#### [Records provided]
= = = = = = =
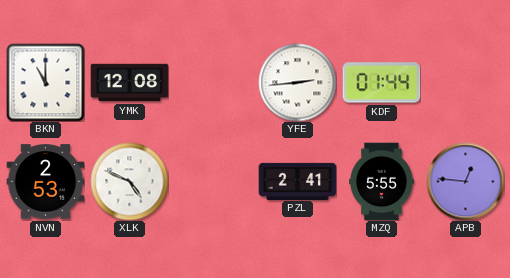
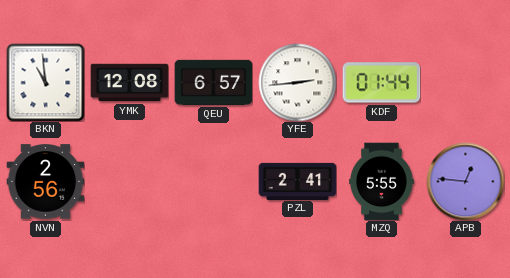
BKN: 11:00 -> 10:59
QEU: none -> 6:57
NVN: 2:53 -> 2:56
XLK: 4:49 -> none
= = = = = = =
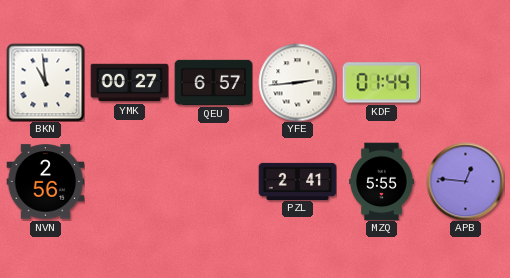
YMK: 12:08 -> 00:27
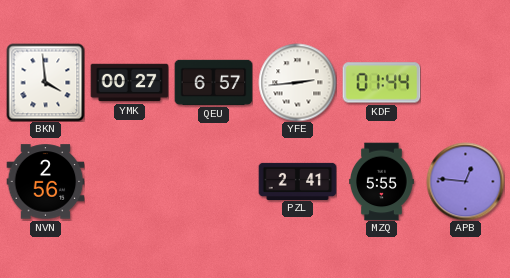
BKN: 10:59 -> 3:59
= = = = = = =
#### [Problem statement]
Give as a JSON list of strings the records running from the line containing "BKN: 11:00 -> 10:59" through the line containing "XLK: 4:49 -> none", inclusive, one string per line with blank lines omitted.

#### [Exercise solution]
[
  "BKN: 11:00 -> 10:59",
  "QEU: none -> 6:57",
  "NVN: 2:53 -> 2:56",
  "XLK: 4:49 -> none"
]